GOAL OF THE EXERCISE:
Set down each entry below exactly as written, keeping the pictures out.

SUPPLIED RECORDS:
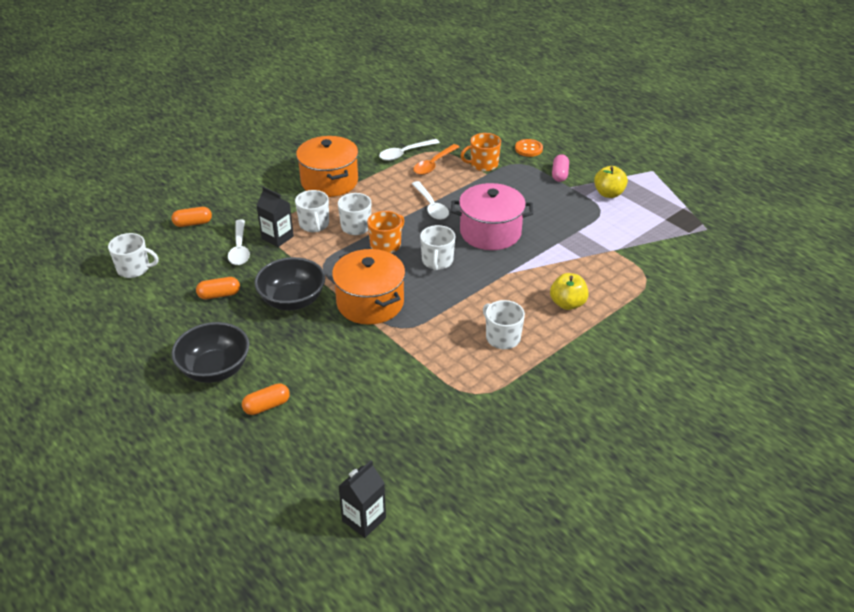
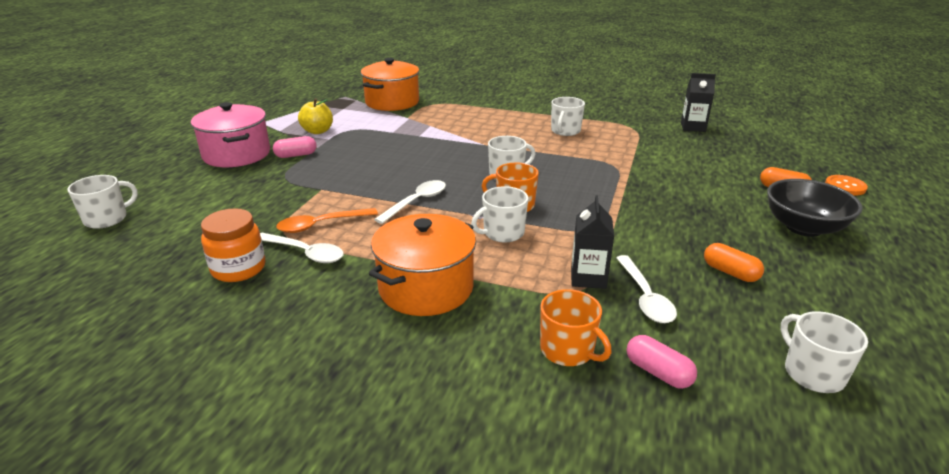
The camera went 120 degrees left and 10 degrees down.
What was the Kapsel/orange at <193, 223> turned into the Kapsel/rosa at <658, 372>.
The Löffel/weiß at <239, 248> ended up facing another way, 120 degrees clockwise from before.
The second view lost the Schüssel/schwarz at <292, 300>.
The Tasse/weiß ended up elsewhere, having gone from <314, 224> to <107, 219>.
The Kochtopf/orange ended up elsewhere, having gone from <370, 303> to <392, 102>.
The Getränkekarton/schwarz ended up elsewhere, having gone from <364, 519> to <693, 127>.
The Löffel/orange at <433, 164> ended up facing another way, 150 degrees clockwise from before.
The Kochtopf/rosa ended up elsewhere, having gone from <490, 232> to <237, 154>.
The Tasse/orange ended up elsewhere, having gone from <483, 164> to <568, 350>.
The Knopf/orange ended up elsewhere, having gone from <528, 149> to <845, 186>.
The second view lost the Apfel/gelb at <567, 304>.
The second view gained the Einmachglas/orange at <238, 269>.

WRITTEN REPLY:
The camera went 120 degrees left and 10 degrees down.
What was the Kapsel/orange at <193, 223> turned into the Kapsel/rosa at <658, 372>.
The Löffel/weiß at <239, 248> ended up facing another way, 120 degrees clockwise from before.
The second view lost the Schüssel/schwarz at <292, 300>.
The Tasse/weiß ended up elsewhere, having gone from <314, 224> to <107, 219>.
The Kochtopf/orange ended up elsewhere, having gone from <370, 303> to <392, 102>.
The Getränkekarton/schwarz ended up elsewhere, having gone from <364, 519> to <693, 127>.
The Löffel/orange at <433, 164> ended up facing another way, 150 degrees clockwise from before.
The Kochtopf/rosa ended up elsewhere, having gone from <490, 232> to <237, 154>.
The Tasse/orange ended up elsewhere, having gone from <483, 164> to <568, 350>.
The Knopf/orange ended up elsewhere, having gone from <528, 149> to <845, 186>.
The second view lost the Apfel/gelb at <567, 304>.
The second view gained the Einmachglas/orange at <238, 269>.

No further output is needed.